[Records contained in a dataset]
+ + + +

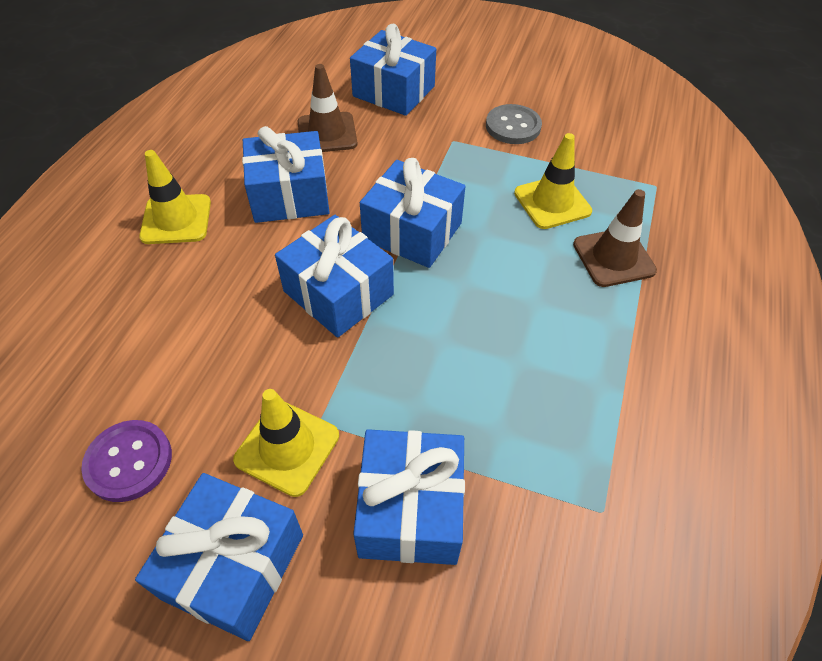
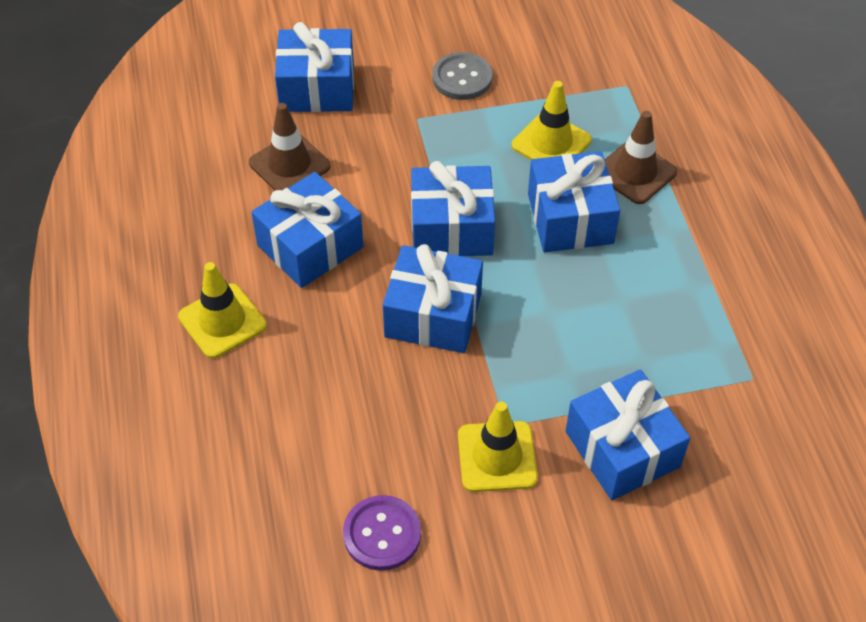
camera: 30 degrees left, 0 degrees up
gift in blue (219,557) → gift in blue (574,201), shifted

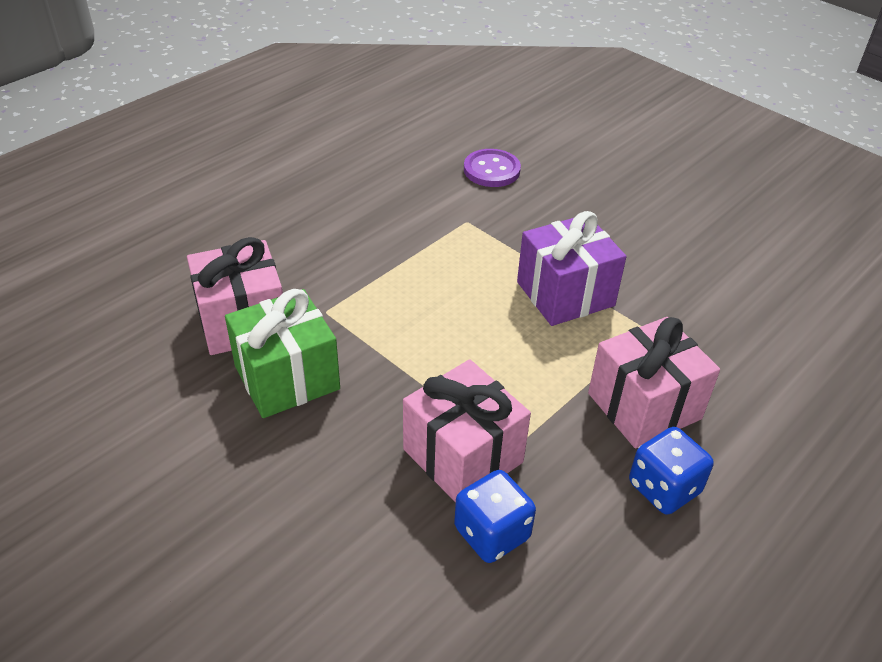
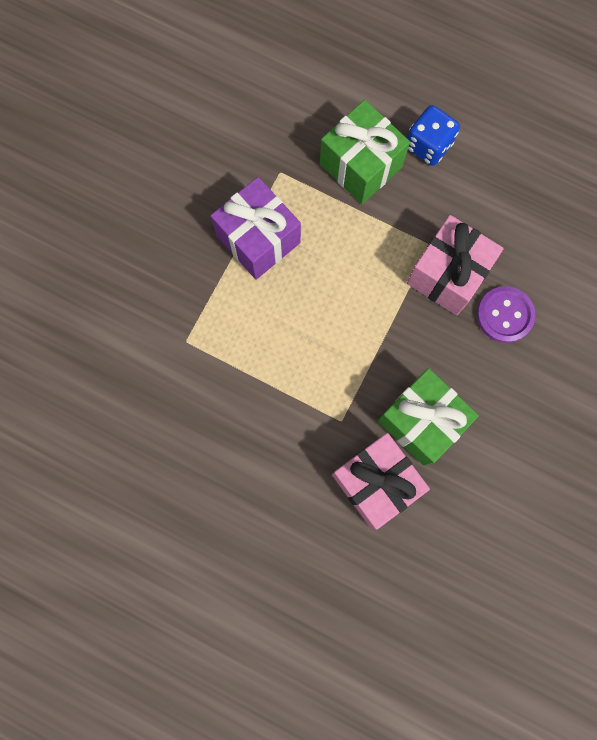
camera: 105 degrees left, 35 degrees up
game die in blue (495,516) → -
sewing button in royal purple (492,168) → sewing button in royal purple (506,314), shifted
gift in pink (654,383) → gift in leaf-green (365,152)

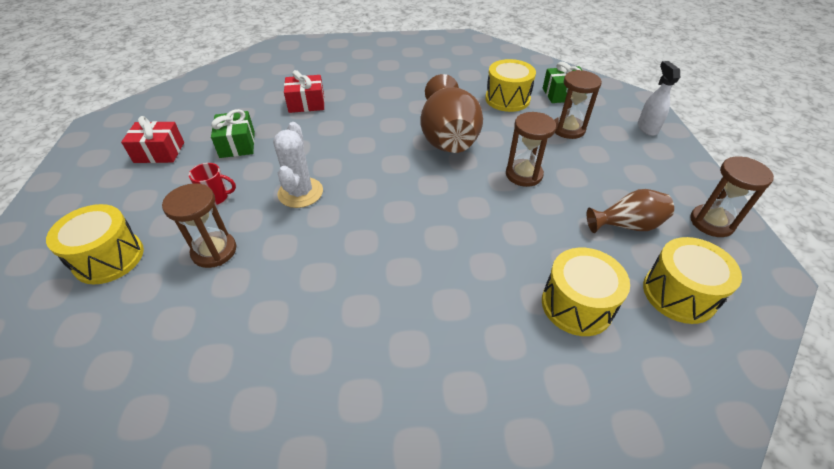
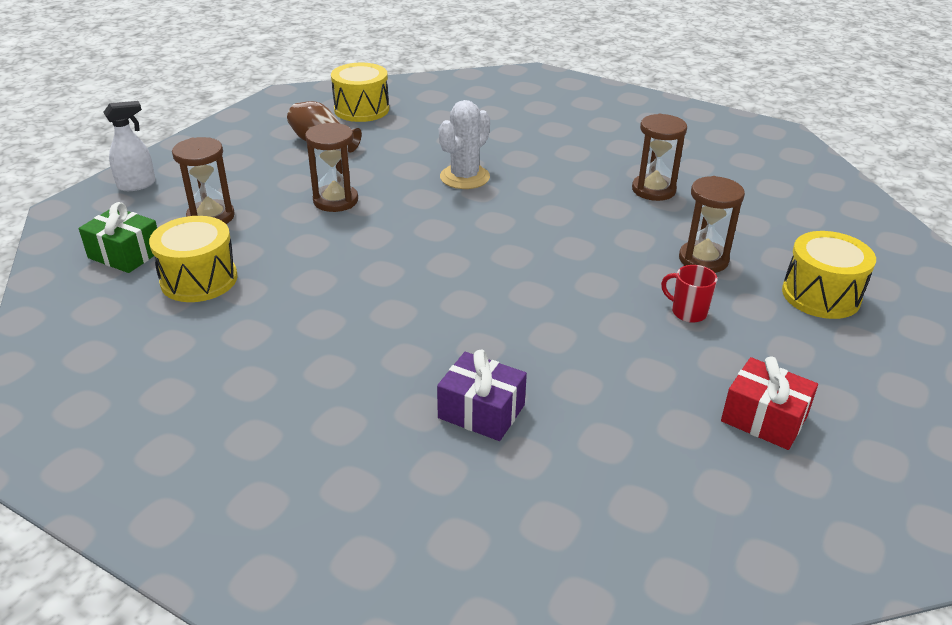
camera: 145 degrees left, 10 degrees down
gift in leaf-green (233,133) → -
vase in brown (451,113) → -
snare drum in golden (586,292) → -
cactus in white (298,165) → cactus in white (464,144), shifted
sand timer in brown (732,196) → sand timer in brown (659,157), shifted
gift in crimson (304,91) → gift in royal purple (482,395)
spray cleaner in white (659,98) → spray cleaner in white (129,146), 150 degrees counterclockwise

+ + + +

**The problem:**
Could the entries above be printed again exactly, apart from the pictures?

**Solution for this problem:**
camera: 30 degrees left, 0 degrees up
gift in blue (219,557) → gift in blue (574,201), shifted

camera: 105 degrees left, 35 degrees up
game die in blue (495,516) → -
sewing button in royal purple (492,168) → sewing button in royal purple (506,314), shifted
gift in pink (654,383) → gift in leaf-green (365,152)

camera: 145 degrees left, 10 degrees down
gift in leaf-green (233,133) → -
vase in brown (451,113) → -
snare drum in golden (586,292) → -
cactus in white (298,165) → cactus in white (464,144), shifted
sand timer in brown (732,196) → sand timer in brown (659,157), shifted
gift in crimson (304,91) → gift in royal purple (482,395)
spray cleaner in white (659,98) → spray cleaner in white (129,146), 150 degrees counterclockwise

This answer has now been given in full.